BRIEF –
Starting with the line that contains "In order to click on sunflower" and going on through the line that contains "Task: Click on the vodka", change "blank space" to "empty space" and write out only those lines, with nothing else altered.
— START OF DATA FOR THIS EXERCISE —
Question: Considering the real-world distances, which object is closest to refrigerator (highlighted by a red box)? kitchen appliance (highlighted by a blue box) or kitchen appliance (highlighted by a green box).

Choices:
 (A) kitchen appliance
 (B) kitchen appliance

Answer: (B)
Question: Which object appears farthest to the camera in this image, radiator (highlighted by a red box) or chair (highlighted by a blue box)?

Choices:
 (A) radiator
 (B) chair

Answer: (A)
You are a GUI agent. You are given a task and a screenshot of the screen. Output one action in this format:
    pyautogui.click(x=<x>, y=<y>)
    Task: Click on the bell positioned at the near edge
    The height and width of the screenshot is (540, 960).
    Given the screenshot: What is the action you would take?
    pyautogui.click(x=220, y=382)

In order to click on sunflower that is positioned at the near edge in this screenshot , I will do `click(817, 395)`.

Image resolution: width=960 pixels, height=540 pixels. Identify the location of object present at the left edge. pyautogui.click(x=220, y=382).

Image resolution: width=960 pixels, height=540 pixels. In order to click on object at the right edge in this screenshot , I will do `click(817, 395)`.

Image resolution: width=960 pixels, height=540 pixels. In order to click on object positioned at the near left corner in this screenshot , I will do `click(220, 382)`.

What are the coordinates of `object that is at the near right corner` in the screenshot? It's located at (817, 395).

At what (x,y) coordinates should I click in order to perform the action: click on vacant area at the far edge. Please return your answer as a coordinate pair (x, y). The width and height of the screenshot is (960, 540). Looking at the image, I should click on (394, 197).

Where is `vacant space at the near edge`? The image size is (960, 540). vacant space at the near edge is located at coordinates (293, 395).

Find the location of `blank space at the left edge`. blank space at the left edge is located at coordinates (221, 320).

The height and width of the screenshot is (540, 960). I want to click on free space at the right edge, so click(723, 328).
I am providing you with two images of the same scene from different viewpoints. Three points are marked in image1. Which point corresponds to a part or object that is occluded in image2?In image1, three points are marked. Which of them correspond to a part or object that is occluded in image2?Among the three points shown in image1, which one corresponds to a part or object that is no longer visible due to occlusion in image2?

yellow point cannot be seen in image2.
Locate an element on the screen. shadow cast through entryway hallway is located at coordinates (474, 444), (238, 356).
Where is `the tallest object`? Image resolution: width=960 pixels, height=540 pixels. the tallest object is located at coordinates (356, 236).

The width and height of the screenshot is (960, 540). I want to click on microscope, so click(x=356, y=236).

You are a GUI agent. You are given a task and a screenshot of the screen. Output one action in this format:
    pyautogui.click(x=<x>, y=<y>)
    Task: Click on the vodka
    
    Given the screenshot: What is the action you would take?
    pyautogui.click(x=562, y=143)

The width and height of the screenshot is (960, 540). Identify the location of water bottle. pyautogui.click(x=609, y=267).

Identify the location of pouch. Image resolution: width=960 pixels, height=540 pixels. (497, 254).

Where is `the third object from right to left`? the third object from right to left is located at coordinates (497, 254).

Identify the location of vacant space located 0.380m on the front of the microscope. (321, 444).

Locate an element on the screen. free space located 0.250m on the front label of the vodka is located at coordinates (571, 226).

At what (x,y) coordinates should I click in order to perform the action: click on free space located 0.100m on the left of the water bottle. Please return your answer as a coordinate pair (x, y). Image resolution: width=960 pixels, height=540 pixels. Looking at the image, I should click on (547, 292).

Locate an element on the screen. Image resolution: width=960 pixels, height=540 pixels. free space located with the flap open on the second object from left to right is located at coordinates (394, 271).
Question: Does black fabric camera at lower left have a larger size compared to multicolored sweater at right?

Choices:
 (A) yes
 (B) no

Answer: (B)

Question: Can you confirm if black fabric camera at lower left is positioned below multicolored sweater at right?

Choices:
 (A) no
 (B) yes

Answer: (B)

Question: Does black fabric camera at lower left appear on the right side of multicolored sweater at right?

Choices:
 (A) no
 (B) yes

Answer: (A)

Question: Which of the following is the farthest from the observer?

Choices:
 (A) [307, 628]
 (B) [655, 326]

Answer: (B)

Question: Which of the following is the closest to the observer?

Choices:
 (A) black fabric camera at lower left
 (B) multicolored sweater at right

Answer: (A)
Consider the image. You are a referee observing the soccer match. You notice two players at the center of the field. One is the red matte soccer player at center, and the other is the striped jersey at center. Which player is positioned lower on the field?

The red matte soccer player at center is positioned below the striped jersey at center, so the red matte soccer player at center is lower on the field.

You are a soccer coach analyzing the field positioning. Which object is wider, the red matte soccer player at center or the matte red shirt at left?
— END OF DATA FOR THIS EXERCISE —
RESULT BELOW –
In order to click on sunflower that is positioned at the near edge in this screenshot , I will do `click(817, 395)`.

Image resolution: width=960 pixels, height=540 pixels. Identify the location of object present at the left edge. pyautogui.click(x=220, y=382).

Image resolution: width=960 pixels, height=540 pixels. In order to click on object at the right edge in this screenshot , I will do `click(817, 395)`.

Image resolution: width=960 pixels, height=540 pixels. In order to click on object positioned at the near left corner in this screenshot , I will do `click(220, 382)`.

What are the coordinates of `object that is at the near right corner` in the screenshot? It's located at (817, 395).

At what (x,y) coordinates should I click in order to perform the action: click on vacant area at the far edge. Please return your answer as a coordinate pair (x, y). The width and height of the screenshot is (960, 540). Looking at the image, I should click on (394, 197).

Where is `vacant space at the near edge`? The image size is (960, 540). vacant space at the near edge is located at coordinates (293, 395).

Find the location of `empty space at the left edge`. empty space at the left edge is located at coordinates (221, 320).

The height and width of the screenshot is (540, 960). I want to click on free space at the right edge, so click(723, 328).
I am providing you with two images of the same scene from different viewpoints. Three points are marked in image1. Which point corresponds to a part or object that is occluded in image2?In image1, three points are marked. Which of them correspond to a part or object that is occluded in image2?Among the three points shown in image1, which one corresponds to a part or object that is no longer visible due to occlusion in image2?

yellow point cannot be seen in image2.
Locate an element on the screen. shadow cast through entryway hallway is located at coordinates (474, 444), (238, 356).
Where is `the tallest object`? Image resolution: width=960 pixels, height=540 pixels. the tallest object is located at coordinates (356, 236).

The width and height of the screenshot is (960, 540). I want to click on microscope, so click(x=356, y=236).

You are a GUI agent. You are given a task and a screenshot of the screen. Output one action in this format:
    pyautogui.click(x=<x>, y=<y>)
    Task: Click on the vodka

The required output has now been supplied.